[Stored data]
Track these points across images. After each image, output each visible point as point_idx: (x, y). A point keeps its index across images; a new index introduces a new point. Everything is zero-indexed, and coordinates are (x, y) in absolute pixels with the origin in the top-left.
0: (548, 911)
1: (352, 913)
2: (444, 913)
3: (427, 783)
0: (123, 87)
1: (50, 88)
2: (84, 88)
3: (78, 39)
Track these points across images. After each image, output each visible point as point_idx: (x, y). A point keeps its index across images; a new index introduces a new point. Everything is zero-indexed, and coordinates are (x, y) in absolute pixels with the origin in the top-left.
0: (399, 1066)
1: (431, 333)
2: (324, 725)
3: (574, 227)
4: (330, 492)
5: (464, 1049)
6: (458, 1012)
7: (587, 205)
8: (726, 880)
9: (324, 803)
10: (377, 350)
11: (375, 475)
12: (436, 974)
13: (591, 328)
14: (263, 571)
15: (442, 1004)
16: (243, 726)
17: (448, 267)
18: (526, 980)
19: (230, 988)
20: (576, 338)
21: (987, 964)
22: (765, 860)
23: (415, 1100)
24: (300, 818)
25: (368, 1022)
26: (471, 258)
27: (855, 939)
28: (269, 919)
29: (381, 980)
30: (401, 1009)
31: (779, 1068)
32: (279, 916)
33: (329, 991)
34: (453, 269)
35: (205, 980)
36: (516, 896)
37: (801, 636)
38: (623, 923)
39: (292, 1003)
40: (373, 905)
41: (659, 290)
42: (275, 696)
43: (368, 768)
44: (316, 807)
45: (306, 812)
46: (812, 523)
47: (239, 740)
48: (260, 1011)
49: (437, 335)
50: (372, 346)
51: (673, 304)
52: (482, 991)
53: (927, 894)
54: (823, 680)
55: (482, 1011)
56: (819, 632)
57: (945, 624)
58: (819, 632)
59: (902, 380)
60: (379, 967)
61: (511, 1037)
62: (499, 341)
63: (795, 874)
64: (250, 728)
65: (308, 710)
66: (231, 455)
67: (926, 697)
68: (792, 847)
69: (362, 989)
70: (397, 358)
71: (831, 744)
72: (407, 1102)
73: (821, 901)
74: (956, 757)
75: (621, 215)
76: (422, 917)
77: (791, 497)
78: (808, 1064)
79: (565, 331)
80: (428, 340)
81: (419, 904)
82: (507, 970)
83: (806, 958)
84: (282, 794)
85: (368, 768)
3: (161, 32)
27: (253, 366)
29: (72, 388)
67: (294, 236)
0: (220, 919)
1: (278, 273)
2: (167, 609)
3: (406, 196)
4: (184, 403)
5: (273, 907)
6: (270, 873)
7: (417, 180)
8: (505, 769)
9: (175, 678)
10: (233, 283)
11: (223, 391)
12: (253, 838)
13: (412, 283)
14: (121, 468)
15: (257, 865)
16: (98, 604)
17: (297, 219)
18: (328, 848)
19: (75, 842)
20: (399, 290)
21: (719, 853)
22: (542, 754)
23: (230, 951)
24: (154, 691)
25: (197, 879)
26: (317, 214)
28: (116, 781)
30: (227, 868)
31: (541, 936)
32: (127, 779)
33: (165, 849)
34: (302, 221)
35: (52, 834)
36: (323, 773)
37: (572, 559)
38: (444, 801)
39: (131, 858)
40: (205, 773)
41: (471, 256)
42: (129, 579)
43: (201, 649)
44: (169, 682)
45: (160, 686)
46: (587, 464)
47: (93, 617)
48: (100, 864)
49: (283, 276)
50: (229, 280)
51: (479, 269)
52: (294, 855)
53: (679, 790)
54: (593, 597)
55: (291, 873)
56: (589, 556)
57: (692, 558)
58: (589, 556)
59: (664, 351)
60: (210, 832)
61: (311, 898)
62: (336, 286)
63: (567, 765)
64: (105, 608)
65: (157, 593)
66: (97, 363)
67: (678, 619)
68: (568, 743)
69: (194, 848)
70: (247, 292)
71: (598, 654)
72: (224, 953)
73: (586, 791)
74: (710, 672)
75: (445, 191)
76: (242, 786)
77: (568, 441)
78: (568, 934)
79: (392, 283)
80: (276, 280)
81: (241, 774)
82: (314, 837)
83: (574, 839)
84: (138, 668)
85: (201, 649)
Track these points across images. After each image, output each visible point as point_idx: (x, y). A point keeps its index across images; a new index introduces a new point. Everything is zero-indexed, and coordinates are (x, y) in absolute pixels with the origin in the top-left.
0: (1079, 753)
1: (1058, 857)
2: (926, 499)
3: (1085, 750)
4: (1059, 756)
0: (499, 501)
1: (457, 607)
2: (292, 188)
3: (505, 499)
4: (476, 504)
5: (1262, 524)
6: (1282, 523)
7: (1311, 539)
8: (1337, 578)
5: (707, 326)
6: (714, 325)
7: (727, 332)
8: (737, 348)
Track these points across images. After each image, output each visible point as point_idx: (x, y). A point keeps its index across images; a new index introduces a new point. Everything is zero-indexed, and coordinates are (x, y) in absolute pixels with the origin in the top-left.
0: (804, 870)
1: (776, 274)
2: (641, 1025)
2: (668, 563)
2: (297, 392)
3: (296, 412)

### Task objective
Please revise the lines from the start through the one containing "3: (78, 39)", replacing "absolute pixels" with "pixel units" and leaving everything else unchanged.

### Output of the task
Track these points across images. After each image, output each visible point as point_idx: (x, y). A point keeps its index across images; a new index introduces a new point. Everything is zero-indexed, and coordinates are (x, y) in pixel units with the origin in the top-left.
0: (548, 911)
1: (352, 913)
2: (444, 913)
3: (427, 783)
0: (123, 87)
1: (50, 88)
2: (84, 88)
3: (78, 39)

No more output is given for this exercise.